#### [Activity]
Which lines run from the one containing "The camera went 100" through the end of the entries? Restate them word for word, and only those.
#####
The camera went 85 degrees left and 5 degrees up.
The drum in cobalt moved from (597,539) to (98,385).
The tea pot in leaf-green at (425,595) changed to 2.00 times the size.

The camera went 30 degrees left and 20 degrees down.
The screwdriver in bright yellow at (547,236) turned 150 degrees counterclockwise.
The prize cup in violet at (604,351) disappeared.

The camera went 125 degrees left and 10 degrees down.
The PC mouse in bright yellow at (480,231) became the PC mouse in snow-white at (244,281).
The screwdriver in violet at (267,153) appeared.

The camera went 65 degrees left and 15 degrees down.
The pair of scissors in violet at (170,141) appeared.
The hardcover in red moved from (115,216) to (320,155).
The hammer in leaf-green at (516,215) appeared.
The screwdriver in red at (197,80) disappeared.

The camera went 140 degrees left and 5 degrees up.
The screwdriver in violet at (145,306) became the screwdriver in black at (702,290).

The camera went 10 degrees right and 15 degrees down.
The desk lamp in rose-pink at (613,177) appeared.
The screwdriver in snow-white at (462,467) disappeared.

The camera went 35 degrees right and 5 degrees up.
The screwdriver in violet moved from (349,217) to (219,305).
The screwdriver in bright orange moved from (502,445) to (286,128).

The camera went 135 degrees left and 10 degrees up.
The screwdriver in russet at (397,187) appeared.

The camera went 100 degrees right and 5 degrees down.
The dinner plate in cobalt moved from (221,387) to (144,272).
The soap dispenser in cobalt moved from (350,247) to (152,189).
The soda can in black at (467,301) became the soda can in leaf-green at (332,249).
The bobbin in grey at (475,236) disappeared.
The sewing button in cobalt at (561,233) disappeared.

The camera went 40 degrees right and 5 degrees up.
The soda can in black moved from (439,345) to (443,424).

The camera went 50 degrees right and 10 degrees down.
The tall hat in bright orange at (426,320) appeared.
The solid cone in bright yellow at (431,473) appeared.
#####
#### [Reply]
The camera went 100 degrees right and 5 degrees down.
The dinner plate in cobalt moved from (221,387) to (144,272).
The soap dispenser in cobalt moved from (350,247) to (152,189).
The soda can in black at (467,301) became the soda can in leaf-green at (332,249).
The bobbin in grey at (475,236) disappeared.
The sewing button in cobalt at (561,233) disappeared.

The camera went 40 degrees right and 5 degrees up.
The soda can in black moved from (439,345) to (443,424).

The camera went 50 degrees right and 10 degrees down.
The tall hat in bright orange at (426,320) appeared.
The solid cone in bright yellow at (431,473) appeared.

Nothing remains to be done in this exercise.